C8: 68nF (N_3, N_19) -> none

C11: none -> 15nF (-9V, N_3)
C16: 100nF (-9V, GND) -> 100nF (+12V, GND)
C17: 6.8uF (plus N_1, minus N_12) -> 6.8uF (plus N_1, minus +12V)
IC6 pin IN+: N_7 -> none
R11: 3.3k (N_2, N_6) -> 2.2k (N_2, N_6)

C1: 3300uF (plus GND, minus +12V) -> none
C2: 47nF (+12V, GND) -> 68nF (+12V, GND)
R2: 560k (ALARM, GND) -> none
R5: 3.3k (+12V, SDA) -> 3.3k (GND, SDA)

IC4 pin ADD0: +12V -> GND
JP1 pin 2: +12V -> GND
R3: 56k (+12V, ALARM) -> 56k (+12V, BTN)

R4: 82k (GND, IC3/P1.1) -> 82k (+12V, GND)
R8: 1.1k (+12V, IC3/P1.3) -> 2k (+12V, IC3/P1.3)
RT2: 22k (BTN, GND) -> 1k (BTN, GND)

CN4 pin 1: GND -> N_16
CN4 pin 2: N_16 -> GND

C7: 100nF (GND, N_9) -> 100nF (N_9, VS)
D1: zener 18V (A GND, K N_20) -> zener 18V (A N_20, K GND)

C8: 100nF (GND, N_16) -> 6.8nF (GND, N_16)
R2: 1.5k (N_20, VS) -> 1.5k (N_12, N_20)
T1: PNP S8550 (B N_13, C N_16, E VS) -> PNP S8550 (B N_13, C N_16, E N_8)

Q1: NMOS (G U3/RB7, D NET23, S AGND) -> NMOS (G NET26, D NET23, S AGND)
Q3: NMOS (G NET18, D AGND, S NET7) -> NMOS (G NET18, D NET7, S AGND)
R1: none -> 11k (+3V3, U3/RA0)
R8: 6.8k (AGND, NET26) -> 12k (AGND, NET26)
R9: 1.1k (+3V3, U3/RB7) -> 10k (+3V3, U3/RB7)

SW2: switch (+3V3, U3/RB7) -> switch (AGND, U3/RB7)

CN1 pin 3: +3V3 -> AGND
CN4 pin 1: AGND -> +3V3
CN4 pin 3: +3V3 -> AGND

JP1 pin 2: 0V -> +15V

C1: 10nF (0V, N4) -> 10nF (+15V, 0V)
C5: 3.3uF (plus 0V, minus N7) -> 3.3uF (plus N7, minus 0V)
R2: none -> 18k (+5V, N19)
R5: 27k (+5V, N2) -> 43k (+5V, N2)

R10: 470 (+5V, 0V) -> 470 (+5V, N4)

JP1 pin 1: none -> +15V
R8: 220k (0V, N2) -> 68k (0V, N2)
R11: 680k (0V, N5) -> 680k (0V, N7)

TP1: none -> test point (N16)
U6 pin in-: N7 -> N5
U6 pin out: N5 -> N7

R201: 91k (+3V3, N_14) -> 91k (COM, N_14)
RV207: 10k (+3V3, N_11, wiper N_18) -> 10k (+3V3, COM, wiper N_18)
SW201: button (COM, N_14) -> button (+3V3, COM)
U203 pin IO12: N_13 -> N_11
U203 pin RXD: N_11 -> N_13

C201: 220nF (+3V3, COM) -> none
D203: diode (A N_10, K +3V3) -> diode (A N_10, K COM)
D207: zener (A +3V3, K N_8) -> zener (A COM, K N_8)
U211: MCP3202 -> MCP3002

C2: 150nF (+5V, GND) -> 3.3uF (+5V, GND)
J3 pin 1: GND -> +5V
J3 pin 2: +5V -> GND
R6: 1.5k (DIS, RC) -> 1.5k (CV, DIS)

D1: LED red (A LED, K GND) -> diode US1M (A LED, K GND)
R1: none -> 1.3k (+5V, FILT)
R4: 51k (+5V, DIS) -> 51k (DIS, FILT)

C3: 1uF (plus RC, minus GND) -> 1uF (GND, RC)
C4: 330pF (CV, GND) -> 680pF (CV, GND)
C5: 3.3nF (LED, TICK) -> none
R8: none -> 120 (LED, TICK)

++++

● Activity:
The lines in the entries above that carry the word "minus" must be copied.

● Answer below:
C17: 6.8uF (plus N_1, minus N_12) -> 6.8uF (plus N_1, minus +12V)
C1: 3300uF (plus GND, minus +12V) -> none
C5: 3.3uF (plus 0V, minus N7) -> 3.3uF (plus N7, minus 0V)
C3: 1uF (plus RC, minus GND) -> 1uF (GND, RC)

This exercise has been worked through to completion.